ASSIGNMENT: Repeat exactly, and only, the lines of the entries below from the one with "green candle: [186,222,225,293]" through the one with "yellow spinning top: [382,117,412,150]", both ends included.

GIVEN ENTRIES: Begin

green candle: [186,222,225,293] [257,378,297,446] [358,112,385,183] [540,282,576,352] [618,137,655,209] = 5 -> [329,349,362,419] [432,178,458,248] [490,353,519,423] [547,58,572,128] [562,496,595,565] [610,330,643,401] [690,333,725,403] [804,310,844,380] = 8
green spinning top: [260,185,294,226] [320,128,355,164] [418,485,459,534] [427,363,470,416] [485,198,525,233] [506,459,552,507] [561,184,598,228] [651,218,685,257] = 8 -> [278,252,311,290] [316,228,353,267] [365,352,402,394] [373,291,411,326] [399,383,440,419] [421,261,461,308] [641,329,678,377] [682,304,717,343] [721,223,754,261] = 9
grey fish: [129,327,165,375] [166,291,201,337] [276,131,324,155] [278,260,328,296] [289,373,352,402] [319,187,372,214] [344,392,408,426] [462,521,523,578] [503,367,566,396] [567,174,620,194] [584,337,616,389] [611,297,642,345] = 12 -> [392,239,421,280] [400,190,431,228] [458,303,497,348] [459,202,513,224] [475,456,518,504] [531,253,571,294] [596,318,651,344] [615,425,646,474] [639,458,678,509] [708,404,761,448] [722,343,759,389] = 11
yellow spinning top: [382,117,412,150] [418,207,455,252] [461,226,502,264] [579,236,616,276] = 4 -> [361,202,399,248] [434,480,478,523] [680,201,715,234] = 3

GIVEN ENTRIES: End
GIVEN ENTRIES: Begin

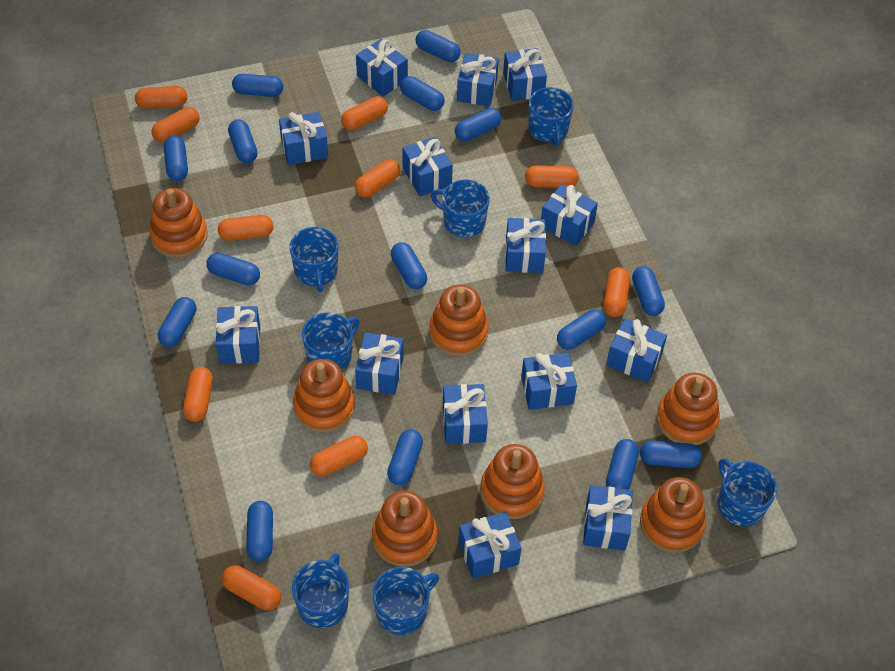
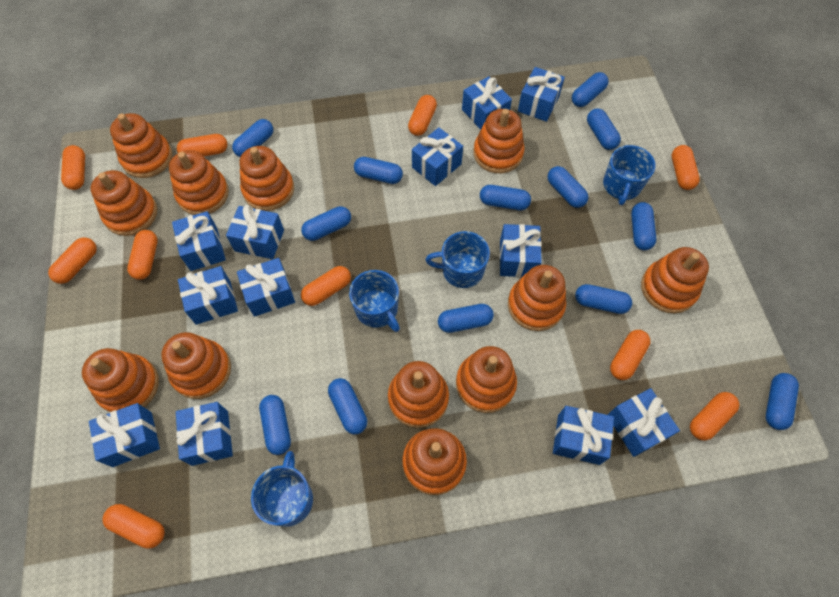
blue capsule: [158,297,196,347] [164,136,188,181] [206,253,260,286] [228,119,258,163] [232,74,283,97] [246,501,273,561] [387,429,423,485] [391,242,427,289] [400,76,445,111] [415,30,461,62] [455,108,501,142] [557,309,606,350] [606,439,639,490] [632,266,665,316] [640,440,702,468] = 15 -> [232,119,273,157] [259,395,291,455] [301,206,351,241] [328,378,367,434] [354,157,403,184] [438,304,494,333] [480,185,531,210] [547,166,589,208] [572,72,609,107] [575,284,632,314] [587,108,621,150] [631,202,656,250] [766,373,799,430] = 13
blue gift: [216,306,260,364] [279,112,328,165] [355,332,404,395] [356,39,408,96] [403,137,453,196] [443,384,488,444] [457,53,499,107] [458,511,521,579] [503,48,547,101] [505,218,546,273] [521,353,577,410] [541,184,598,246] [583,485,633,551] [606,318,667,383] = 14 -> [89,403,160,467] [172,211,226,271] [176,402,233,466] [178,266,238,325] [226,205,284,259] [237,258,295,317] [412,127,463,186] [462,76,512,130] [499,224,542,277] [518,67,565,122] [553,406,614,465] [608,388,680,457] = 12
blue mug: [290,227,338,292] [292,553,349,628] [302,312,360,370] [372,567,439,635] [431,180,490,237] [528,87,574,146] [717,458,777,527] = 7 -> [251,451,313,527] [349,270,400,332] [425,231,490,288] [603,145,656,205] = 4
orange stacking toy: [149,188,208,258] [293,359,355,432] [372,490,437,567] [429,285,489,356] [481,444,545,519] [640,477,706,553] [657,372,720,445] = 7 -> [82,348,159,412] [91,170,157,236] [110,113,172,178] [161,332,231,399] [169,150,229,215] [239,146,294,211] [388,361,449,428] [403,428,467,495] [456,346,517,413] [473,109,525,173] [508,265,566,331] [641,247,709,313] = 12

GIVEN ENTRIES: End

PROBLEM SOLUTION:
green candle: [186,222,225,293] [257,378,297,446] [358,112,385,183] [540,282,576,352] [618,137,655,209] = 5 -> [329,349,362,419] [432,178,458,248] [490,353,519,423] [547,58,572,128] [562,496,595,565] [610,330,643,401] [690,333,725,403] [804,310,844,380] = 8
green spinning top: [260,185,294,226] [320,128,355,164] [418,485,459,534] [427,363,470,416] [485,198,525,233] [506,459,552,507] [561,184,598,228] [651,218,685,257] = 8 -> [278,252,311,290] [316,228,353,267] [365,352,402,394] [373,291,411,326] [399,383,440,419] [421,261,461,308] [641,329,678,377] [682,304,717,343] [721,223,754,261] = 9
grey fish: [129,327,165,375] [166,291,201,337] [276,131,324,155] [278,260,328,296] [289,373,352,402] [319,187,372,214] [344,392,408,426] [462,521,523,578] [503,367,566,396] [567,174,620,194] [584,337,616,389] [611,297,642,345] = 12 -> [392,239,421,280] [400,190,431,228] [458,303,497,348] [459,202,513,224] [475,456,518,504] [531,253,571,294] [596,318,651,344] [615,425,646,474] [639,458,678,509] [708,404,761,448] [722,343,759,389] = 11
yellow spinning top: [382,117,412,150] [418,207,455,252] [461,226,502,264] [579,236,616,276] = 4 -> [361,202,399,248] [434,480,478,523] [680,201,715,234] = 3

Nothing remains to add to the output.